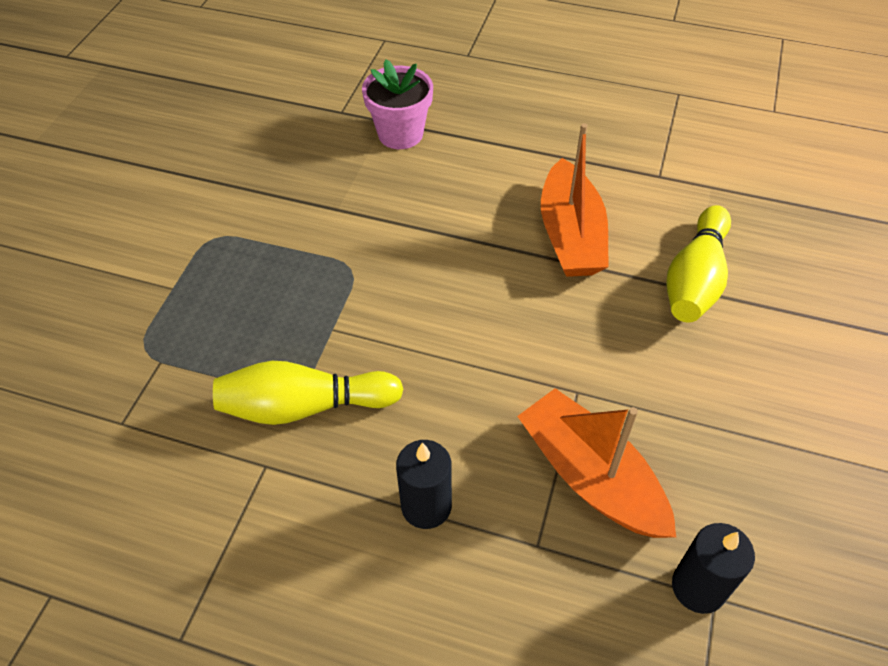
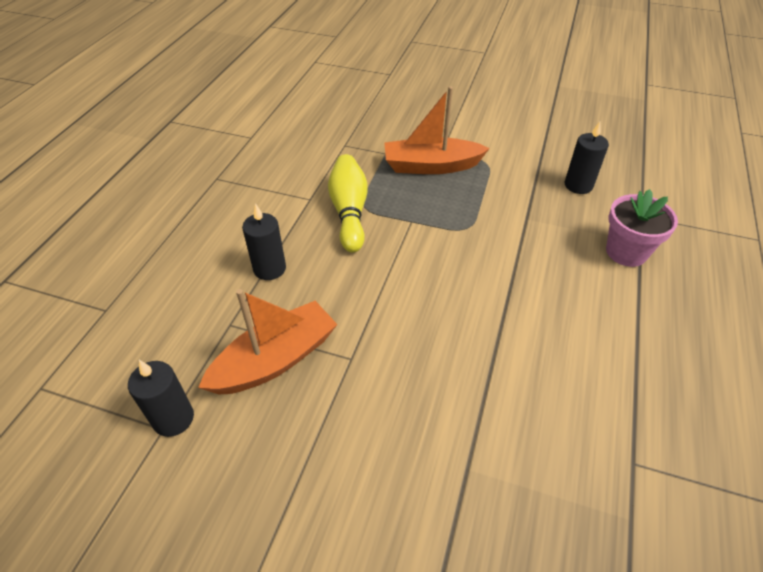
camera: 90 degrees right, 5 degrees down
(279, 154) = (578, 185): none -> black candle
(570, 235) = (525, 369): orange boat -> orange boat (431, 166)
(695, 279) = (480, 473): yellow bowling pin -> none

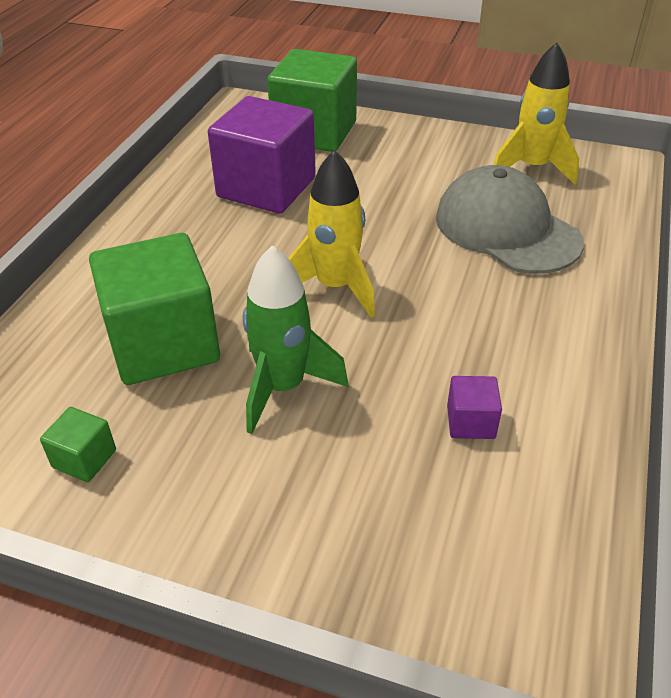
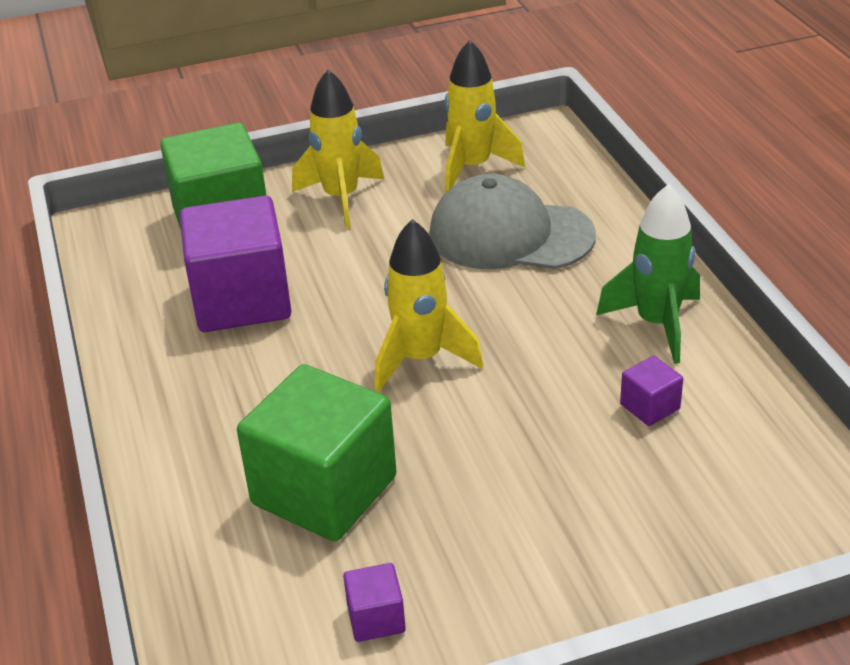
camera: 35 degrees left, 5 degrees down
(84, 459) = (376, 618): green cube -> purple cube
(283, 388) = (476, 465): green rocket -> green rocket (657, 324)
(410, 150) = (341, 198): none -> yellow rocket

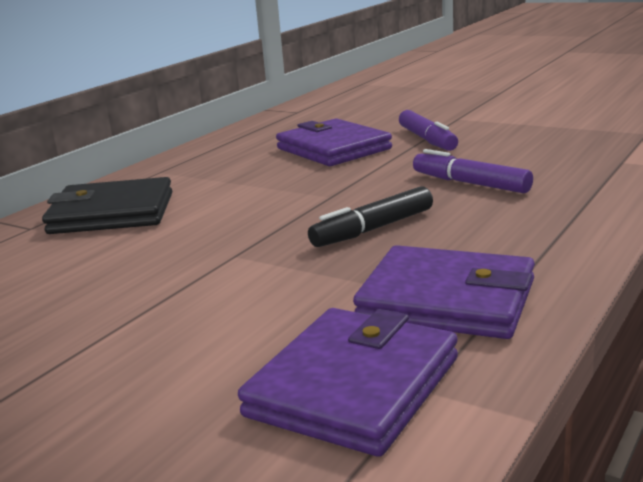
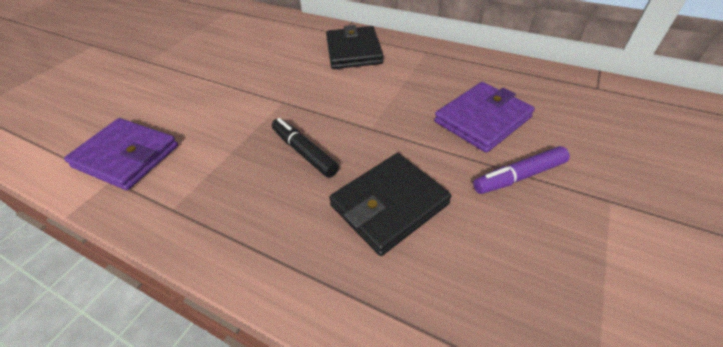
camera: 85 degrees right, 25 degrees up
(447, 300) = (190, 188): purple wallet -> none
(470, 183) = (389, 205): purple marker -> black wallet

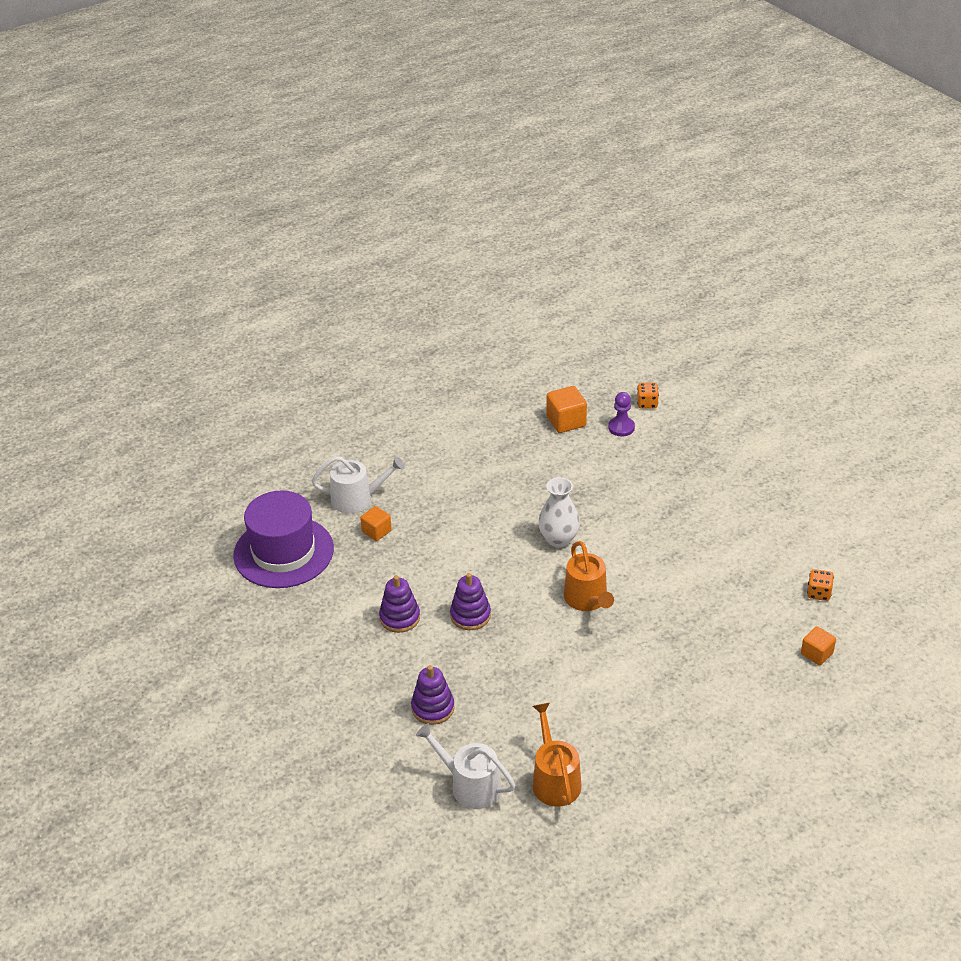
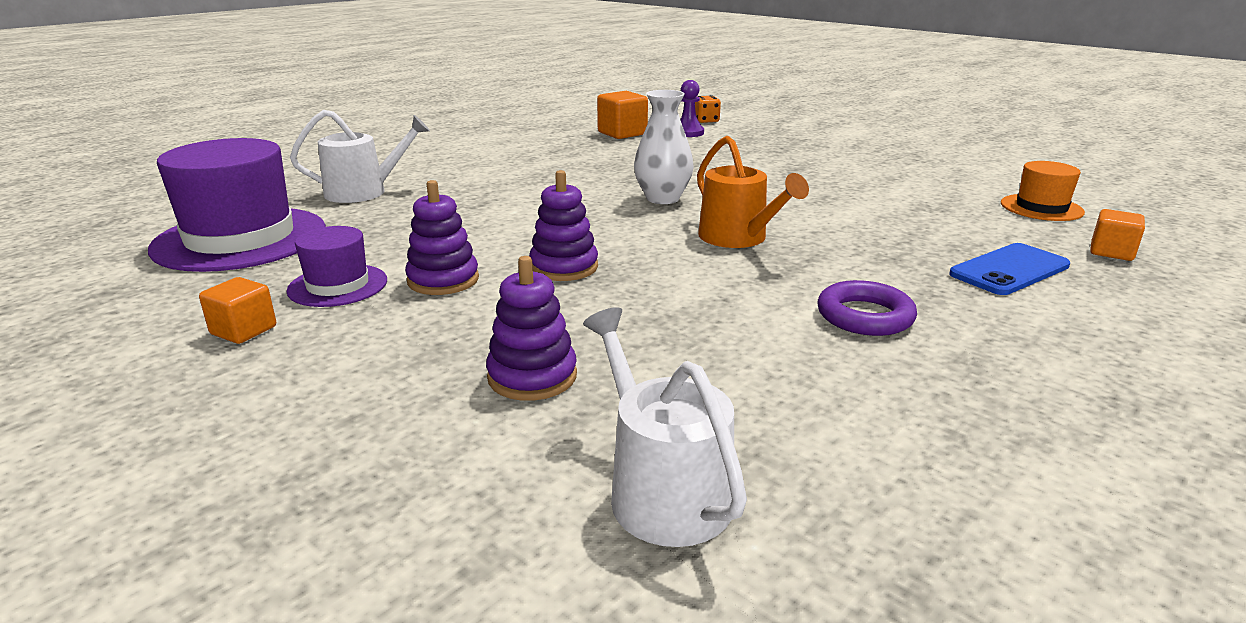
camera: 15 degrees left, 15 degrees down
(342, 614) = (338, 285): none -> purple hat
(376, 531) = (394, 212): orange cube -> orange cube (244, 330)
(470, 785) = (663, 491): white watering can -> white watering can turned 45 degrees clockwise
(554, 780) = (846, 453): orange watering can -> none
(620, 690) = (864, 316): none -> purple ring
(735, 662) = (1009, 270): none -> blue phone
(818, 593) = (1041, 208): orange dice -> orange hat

■ ■ ■

Directions for this task – Please extract exactly the lines of the data, from the first through the line containing "(554, 780) = (846, 453): orange", and add no pictures to the copy.

Exercise response –
camera: 90 degrees right, 5 degrees down
(279, 154) = (578, 185): none -> black candle
(570, 235) = (525, 369): orange boat -> orange boat (431, 166)
(695, 279) = (480, 473): yellow bowling pin -> none

camera: 35 degrees left, 5 degrees down
(84, 459) = (376, 618): green cube -> purple cube
(283, 388) = (476, 465): green rocket -> green rocket (657, 324)
(410, 150) = (341, 198): none -> yellow rocket

camera: 85 degrees right, 25 degrees up
(447, 300) = (190, 188): purple wallet -> none
(470, 183) = (389, 205): purple marker -> black wallet

camera: 15 degrees left, 15 degrees down
(342, 614) = (338, 285): none -> purple hat
(376, 531) = (394, 212): orange cube -> orange cube (244, 330)
(470, 785) = (663, 491): white watering can -> white watering can turned 45 degrees clockwise
(554, 780) = (846, 453): orange watering can -> none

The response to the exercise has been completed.